* REQUIRED WORK:
Within the listing below, how many lines hold the string "right"? Only the number is wanted.

* GIVEN DATA:
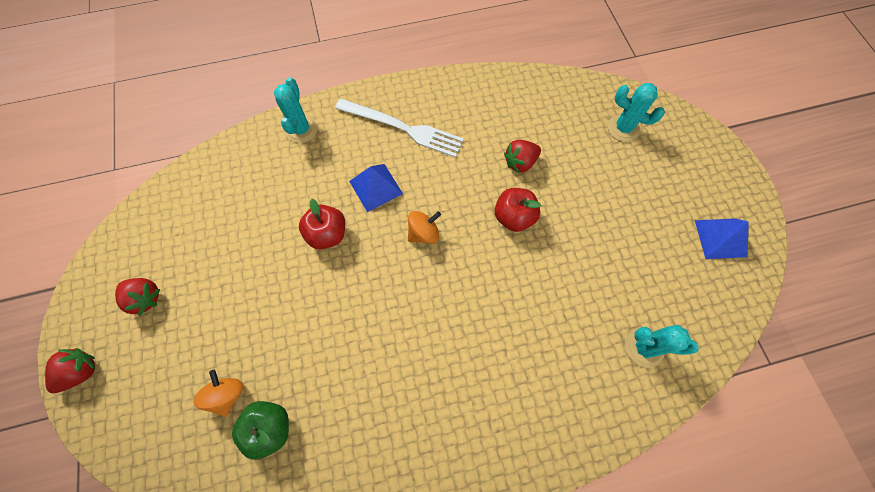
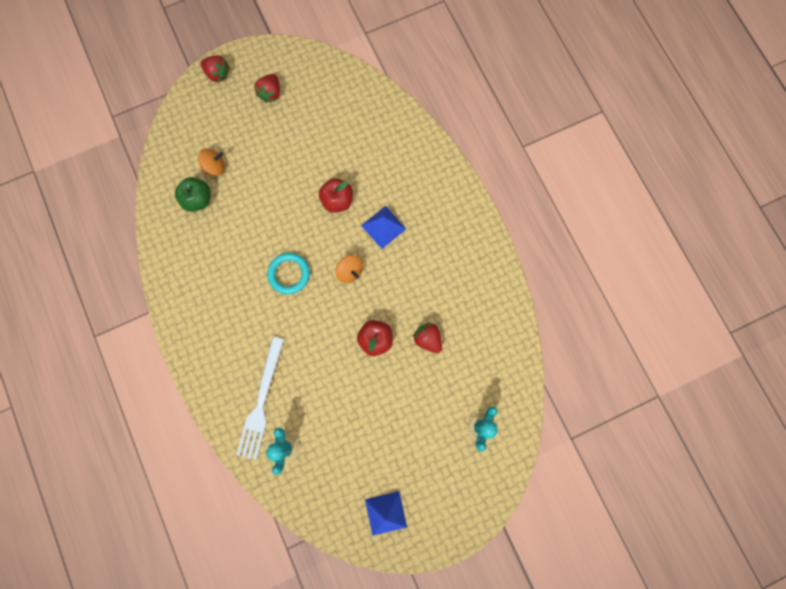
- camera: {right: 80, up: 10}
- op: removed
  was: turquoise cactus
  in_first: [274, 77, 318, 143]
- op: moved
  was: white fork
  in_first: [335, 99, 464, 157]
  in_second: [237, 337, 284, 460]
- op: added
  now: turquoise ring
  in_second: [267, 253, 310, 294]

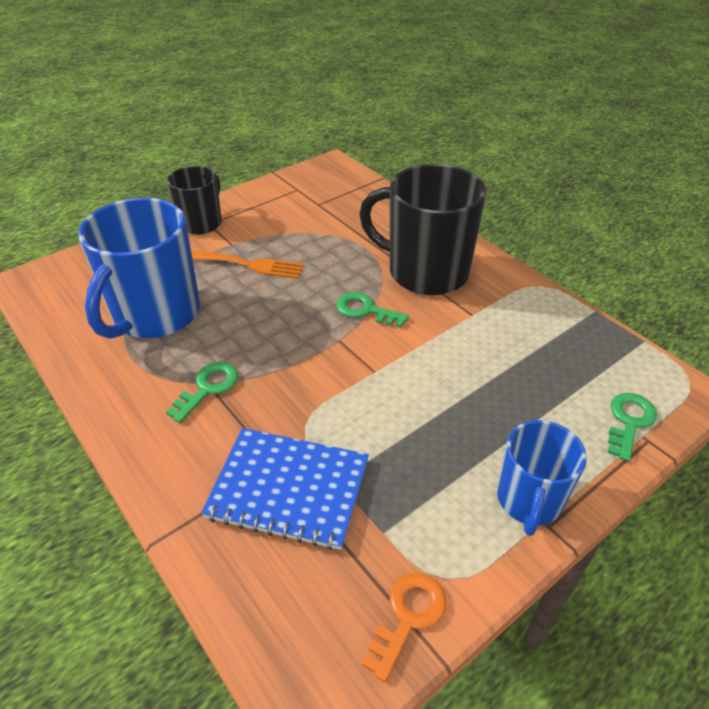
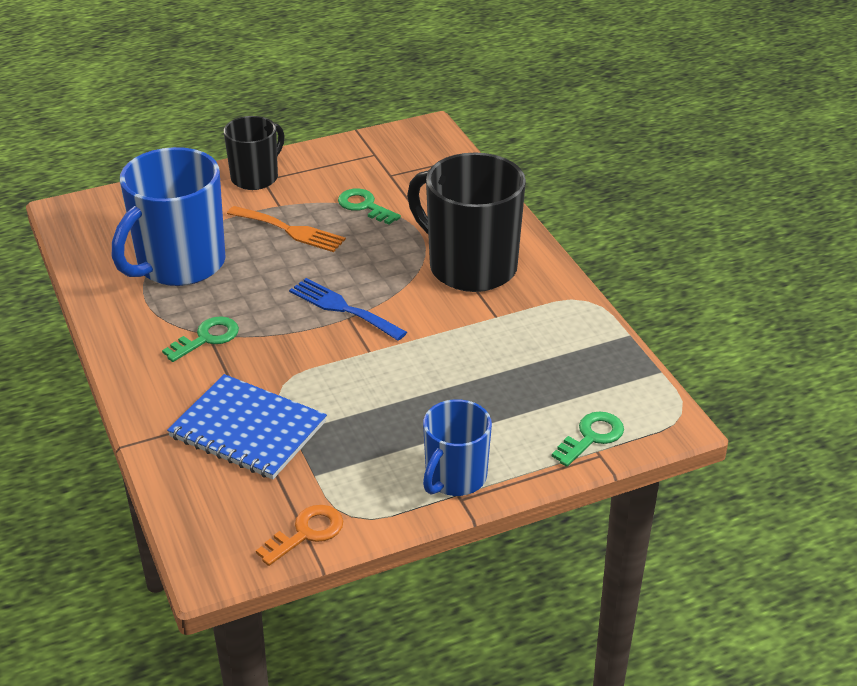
- camera: {right: 15, up: -5}
- op: moved
  was: green key
  in_first: [336, 292, 409, 328]
  in_second: [338, 188, 401, 225]
- op: added
  now: blue fork
  in_second: [289, 278, 407, 341]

* ANSWER TO THIS TASK:
2